» Provided data
------------------------------------------------------------------------

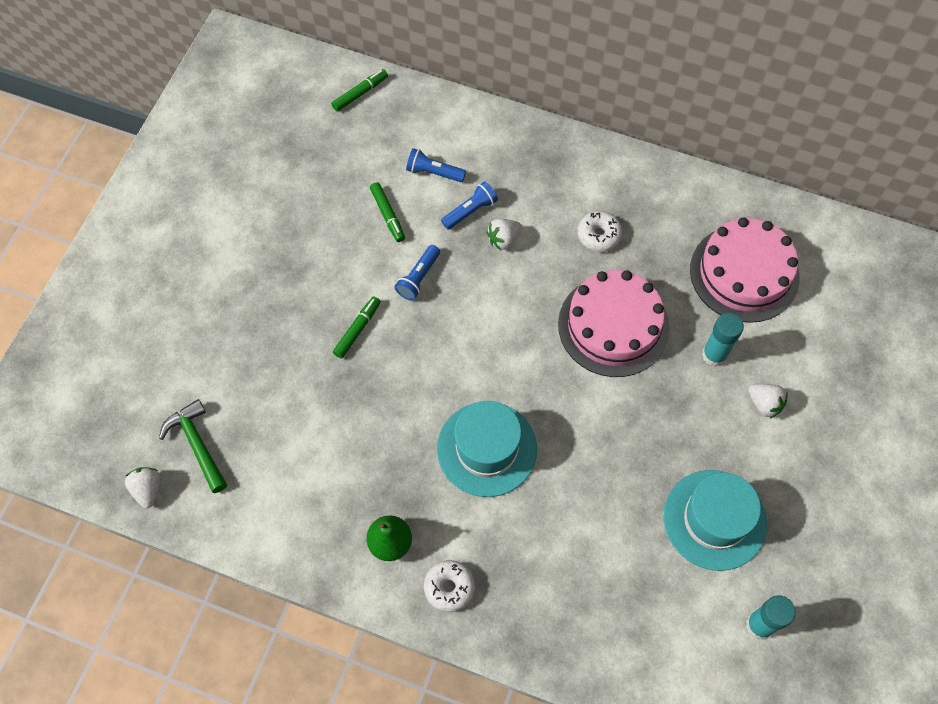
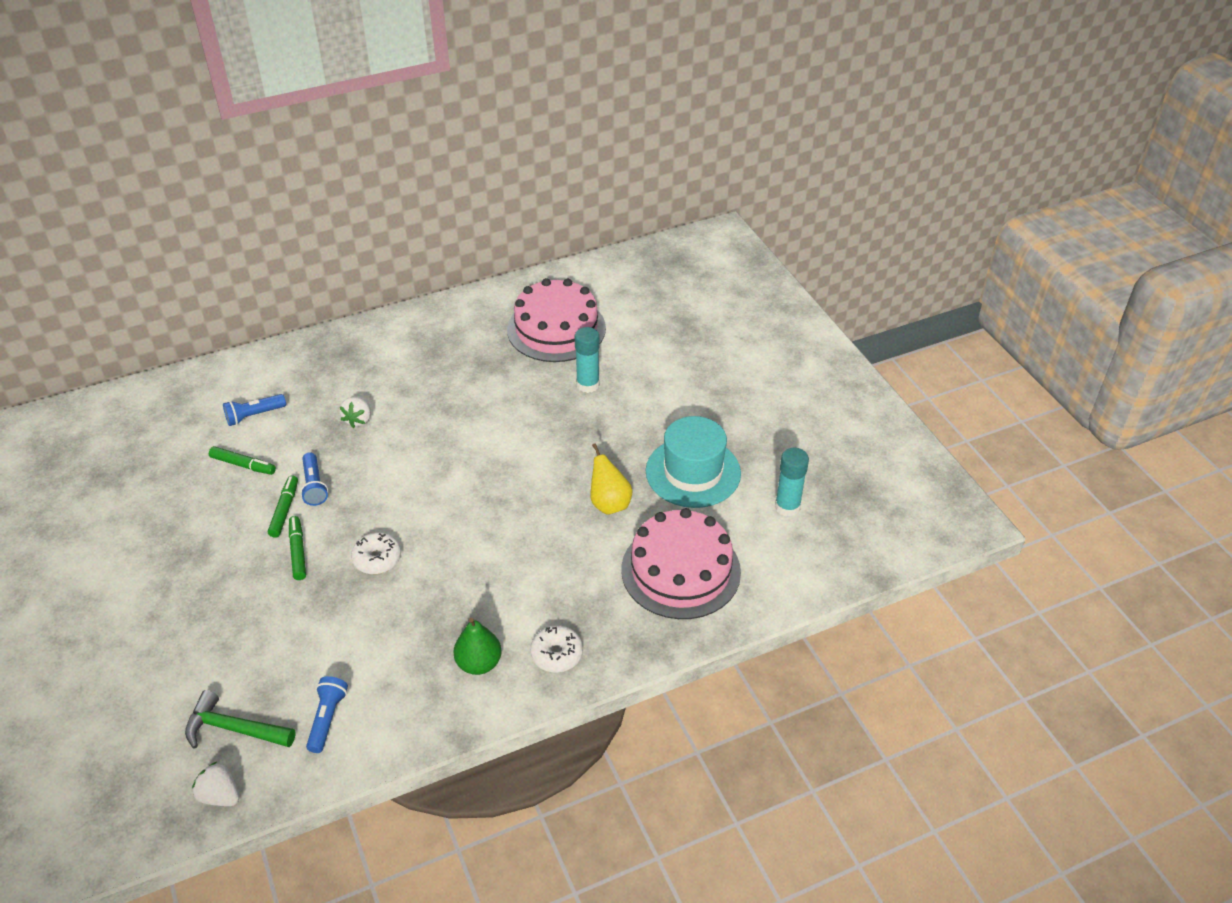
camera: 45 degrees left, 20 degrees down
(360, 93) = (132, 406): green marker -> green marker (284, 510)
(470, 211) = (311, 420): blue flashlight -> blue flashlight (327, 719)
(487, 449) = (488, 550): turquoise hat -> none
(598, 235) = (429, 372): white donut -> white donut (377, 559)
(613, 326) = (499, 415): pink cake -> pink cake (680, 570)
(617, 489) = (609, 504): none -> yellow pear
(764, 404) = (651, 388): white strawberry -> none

------------------------------------------------------------------------

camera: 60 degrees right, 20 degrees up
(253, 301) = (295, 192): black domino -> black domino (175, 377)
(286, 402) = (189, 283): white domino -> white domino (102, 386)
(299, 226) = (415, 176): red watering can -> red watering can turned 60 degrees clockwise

------------------------------------------------------------------------

Look in the material above for the line with "(253, 301) = (295, 192): black" and the line with "(299, 226) = (415, 176): red", and transcribe exactly those lines and all lines between them, nothing more.

(253, 301) = (295, 192): black domino -> black domino (175, 377)
(286, 402) = (189, 283): white domino -> white domino (102, 386)
(299, 226) = (415, 176): red watering can -> red watering can turned 60 degrees clockwise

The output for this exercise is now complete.